### Instructions to follow
From the records below, transcribe only the lines running from the one with "Someone carried the yellow" through the one with "Someone repainted the white". Keep both of those end lines.

___ Information given ___

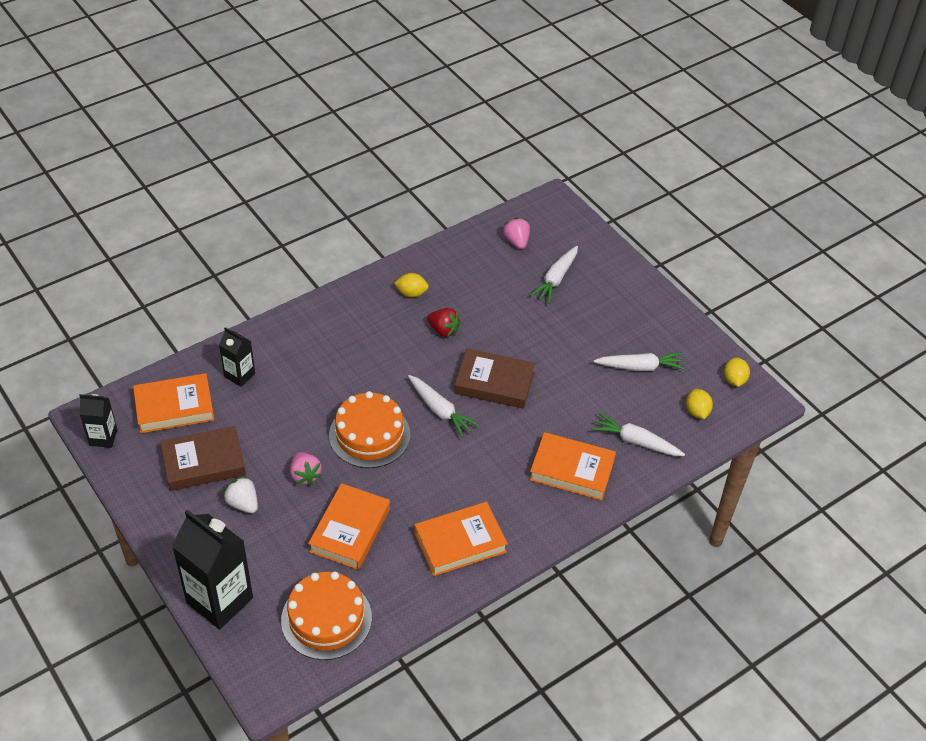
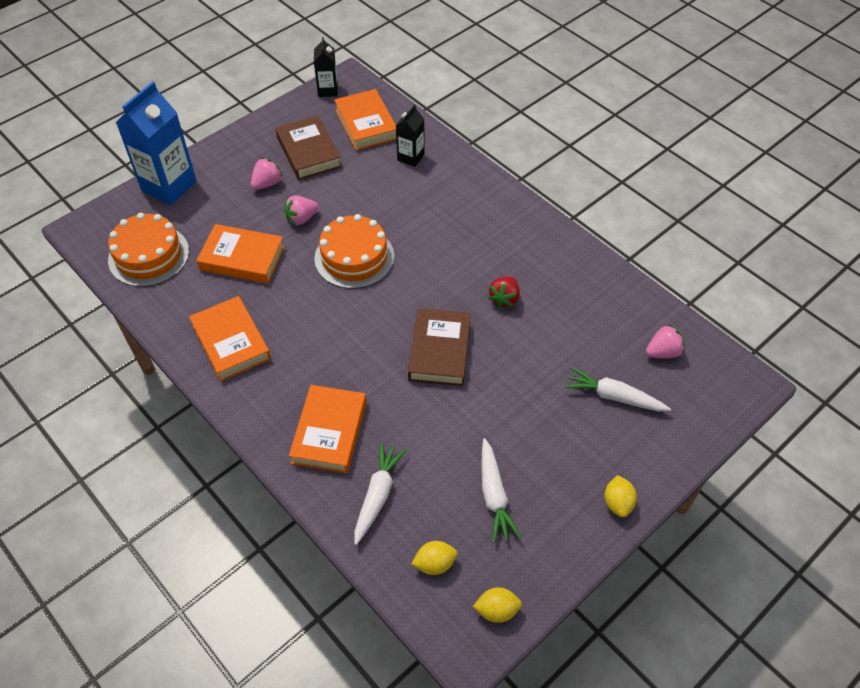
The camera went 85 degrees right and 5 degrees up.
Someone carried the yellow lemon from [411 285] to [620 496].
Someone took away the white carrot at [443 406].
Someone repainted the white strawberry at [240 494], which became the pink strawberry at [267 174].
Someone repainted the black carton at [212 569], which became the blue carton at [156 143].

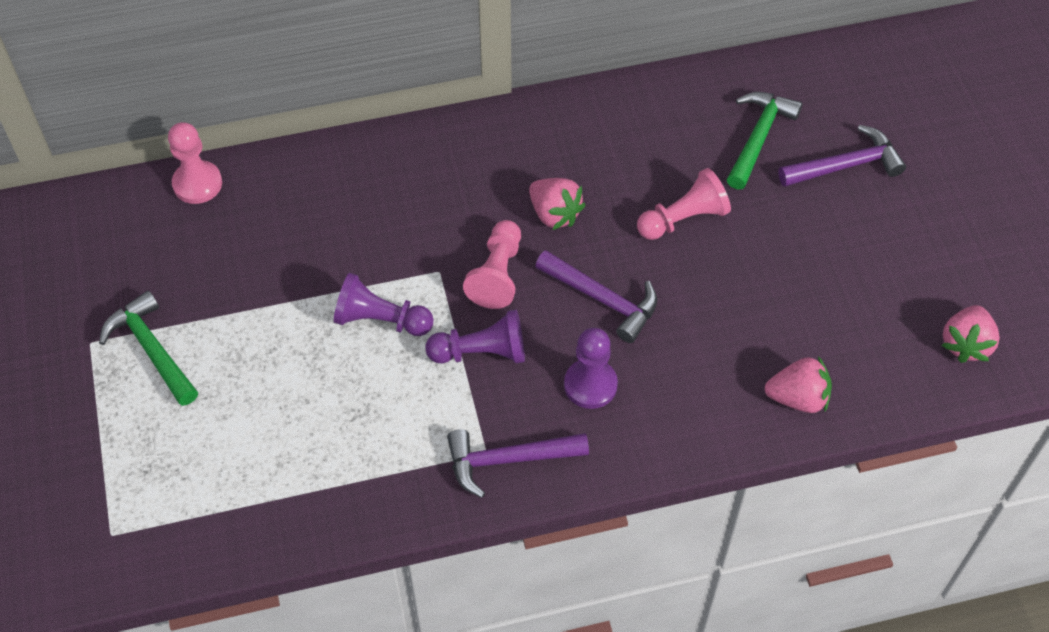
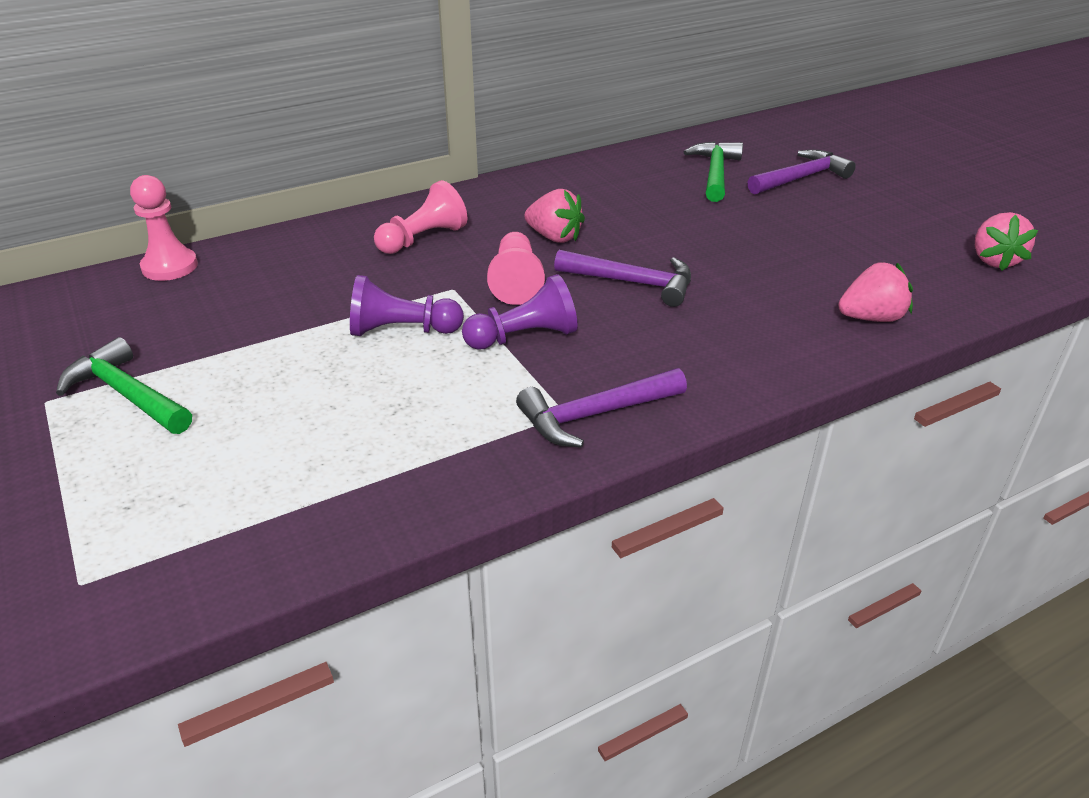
The camera went 15 degrees left and 20 degrees down.
Someone carried the pink pawn from [684 204] to [420 217].
Someone took away the purple pawn at [591 368].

___

### Result for this exercise
Someone carried the yellow lemon from [411 285] to [620 496].
Someone took away the white carrot at [443 406].
Someone repainted the white strawberry at [240 494], which became the pink strawberry at [267 174].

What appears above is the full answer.